Segment Start: RECORDS

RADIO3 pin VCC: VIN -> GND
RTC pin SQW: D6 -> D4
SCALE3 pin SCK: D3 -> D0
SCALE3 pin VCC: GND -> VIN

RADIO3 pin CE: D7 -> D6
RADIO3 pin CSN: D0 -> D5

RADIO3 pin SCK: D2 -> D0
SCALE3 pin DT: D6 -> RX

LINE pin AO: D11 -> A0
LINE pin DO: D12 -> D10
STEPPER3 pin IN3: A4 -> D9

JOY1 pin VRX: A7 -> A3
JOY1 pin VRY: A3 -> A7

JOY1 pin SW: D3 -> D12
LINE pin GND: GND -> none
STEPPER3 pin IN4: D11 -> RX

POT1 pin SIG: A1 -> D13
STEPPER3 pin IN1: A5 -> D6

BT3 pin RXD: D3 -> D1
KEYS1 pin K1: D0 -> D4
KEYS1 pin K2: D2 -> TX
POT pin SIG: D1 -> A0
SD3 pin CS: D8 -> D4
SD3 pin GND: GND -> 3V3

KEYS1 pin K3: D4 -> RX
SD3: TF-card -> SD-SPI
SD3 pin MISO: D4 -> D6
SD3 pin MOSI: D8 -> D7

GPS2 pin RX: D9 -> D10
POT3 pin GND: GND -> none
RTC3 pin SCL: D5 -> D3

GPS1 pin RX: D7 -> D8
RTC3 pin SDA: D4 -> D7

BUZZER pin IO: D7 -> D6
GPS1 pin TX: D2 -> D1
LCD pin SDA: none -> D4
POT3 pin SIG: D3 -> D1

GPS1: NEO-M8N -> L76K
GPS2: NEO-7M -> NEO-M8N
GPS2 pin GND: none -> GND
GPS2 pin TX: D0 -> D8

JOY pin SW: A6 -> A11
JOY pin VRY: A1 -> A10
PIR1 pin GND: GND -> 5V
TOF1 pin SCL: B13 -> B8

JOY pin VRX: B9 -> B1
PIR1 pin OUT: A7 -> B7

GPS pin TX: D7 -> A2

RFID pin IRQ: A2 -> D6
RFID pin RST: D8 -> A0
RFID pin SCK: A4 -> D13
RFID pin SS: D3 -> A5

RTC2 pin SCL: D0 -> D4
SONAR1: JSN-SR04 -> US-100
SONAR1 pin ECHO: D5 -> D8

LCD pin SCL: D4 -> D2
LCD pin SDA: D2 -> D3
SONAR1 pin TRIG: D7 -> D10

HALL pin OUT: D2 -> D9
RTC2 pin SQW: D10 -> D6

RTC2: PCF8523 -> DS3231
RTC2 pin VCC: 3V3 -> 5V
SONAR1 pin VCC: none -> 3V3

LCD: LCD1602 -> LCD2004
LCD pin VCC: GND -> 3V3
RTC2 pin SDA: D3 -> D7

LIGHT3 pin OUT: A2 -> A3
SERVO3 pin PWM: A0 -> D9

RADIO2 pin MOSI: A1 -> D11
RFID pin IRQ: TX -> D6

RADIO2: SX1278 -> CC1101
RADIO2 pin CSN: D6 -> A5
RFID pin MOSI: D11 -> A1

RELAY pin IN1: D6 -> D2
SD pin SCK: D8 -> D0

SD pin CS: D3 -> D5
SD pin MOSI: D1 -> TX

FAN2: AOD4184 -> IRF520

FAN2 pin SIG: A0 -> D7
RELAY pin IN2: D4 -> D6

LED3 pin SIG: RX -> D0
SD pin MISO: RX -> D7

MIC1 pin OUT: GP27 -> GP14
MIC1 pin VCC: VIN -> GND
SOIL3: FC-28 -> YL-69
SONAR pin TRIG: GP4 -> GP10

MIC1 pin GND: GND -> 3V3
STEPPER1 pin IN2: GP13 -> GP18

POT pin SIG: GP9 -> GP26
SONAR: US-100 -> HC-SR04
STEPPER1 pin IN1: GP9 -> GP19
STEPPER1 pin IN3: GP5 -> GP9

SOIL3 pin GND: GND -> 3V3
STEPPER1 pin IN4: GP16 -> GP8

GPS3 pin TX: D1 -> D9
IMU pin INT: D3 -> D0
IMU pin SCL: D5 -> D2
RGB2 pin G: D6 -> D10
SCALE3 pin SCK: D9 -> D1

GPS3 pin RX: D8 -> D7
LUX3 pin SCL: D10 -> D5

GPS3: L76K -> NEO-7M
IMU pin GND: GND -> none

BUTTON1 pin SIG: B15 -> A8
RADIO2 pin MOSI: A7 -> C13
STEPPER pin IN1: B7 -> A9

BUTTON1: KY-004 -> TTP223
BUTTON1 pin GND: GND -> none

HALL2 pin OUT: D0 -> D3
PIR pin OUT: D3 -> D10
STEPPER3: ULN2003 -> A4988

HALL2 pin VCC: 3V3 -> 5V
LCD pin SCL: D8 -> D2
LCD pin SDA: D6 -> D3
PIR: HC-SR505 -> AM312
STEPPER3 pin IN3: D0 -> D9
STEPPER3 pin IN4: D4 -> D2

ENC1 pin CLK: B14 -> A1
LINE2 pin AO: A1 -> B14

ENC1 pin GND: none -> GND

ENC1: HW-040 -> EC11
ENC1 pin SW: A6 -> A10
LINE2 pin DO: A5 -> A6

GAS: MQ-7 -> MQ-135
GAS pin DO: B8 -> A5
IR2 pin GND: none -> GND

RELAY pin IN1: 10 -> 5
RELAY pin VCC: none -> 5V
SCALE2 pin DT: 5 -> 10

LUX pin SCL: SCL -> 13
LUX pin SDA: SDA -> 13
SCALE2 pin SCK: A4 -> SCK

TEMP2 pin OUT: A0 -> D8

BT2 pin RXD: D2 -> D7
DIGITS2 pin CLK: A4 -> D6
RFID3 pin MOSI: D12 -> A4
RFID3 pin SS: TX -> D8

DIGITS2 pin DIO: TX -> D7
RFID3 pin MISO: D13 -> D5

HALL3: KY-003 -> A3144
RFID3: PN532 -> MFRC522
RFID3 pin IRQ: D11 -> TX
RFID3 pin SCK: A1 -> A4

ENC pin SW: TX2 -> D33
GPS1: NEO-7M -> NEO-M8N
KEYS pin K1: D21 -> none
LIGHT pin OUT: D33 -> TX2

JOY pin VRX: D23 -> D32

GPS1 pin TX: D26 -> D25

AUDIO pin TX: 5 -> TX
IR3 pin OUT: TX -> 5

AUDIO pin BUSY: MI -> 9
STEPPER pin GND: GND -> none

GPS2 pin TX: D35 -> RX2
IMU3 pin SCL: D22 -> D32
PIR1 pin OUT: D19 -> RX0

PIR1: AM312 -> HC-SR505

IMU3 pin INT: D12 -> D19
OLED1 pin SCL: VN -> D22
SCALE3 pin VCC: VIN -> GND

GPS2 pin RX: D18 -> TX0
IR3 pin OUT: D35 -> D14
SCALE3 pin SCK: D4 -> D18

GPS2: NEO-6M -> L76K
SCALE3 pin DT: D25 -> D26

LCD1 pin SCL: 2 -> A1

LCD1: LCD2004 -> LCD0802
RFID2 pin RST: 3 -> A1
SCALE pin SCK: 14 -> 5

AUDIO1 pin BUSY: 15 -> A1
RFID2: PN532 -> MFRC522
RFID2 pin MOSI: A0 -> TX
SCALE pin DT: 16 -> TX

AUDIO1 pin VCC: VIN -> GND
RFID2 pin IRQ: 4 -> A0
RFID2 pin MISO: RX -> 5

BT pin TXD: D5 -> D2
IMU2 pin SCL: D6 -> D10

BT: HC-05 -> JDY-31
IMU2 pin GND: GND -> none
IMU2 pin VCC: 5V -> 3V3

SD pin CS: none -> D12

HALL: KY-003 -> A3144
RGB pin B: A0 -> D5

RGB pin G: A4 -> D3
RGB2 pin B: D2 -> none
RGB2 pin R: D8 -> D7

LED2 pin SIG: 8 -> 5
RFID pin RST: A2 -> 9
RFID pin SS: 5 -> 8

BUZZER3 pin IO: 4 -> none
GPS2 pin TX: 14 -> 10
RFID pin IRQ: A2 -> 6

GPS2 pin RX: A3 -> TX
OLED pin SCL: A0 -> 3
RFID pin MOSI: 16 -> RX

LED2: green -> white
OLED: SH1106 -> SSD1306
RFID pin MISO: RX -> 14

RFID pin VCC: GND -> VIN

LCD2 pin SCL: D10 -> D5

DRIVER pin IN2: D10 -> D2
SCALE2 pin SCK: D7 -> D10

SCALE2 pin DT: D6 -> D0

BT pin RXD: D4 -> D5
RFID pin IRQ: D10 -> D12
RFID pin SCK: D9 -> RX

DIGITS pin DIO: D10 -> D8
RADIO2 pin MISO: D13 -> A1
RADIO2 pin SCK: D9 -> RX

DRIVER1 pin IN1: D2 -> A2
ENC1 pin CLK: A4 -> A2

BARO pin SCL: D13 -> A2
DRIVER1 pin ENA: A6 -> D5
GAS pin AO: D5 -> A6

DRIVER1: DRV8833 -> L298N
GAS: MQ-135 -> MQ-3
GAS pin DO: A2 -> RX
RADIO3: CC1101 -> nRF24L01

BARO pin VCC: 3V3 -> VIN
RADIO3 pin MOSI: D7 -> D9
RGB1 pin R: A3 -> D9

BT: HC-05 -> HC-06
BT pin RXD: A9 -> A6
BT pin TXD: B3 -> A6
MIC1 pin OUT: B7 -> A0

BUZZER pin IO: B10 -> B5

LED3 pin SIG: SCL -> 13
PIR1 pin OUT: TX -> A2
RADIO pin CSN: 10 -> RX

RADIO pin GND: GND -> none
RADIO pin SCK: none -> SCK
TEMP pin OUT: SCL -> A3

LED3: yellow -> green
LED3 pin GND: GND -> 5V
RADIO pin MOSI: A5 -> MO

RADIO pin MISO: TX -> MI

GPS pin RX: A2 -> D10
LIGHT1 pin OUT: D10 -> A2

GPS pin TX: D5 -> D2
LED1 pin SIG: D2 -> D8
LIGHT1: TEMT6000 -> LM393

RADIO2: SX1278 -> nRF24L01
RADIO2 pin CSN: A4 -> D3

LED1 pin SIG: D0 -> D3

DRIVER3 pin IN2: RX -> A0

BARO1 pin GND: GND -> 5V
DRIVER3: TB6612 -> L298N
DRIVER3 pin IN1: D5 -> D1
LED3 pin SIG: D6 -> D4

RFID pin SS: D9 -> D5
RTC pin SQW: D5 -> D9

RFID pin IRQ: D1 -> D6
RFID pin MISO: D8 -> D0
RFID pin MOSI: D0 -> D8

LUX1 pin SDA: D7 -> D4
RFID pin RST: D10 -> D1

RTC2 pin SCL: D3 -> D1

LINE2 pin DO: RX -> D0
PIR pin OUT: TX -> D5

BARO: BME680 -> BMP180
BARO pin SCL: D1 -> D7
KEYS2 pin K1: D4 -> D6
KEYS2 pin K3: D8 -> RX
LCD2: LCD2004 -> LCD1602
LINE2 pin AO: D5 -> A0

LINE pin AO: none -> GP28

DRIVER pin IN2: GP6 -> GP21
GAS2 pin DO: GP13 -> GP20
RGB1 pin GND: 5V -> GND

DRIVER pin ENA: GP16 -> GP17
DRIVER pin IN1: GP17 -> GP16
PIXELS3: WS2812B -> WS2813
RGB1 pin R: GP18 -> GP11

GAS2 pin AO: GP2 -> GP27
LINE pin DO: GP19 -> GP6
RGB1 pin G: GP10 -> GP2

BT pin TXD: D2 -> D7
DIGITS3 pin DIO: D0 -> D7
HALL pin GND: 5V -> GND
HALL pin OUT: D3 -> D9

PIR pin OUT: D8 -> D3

Segment End: RECORDS

§ **EXERCISE BRIEF**: The answer is the lines above between the line holding "RTC2 pin SDA: D3 -> D7" and the line holding "FAN2 pin SIG: A0 -> D7", inclusive, each written out exactly, and no others.

§ **YOUR RESPONSE**:
RTC2 pin SDA: D3 -> D7

LIGHT3 pin OUT: A2 -> A3
SERVO3 pin PWM: A0 -> D9

RADIO2 pin MOSI: A1 -> D11
RFID pin IRQ: TX -> D6

RADIO2: SX1278 -> CC1101
RADIO2 pin CSN: D6 -> A5
RFID pin MOSI: D11 -> A1

RELAY pin IN1: D6 -> D2
SD pin SCK: D8 -> D0

SD pin CS: D3 -> D5
SD pin MOSI: D1 -> TX

FAN2: AOD4184 -> IRF520

FAN2 pin SIG: A0 -> D7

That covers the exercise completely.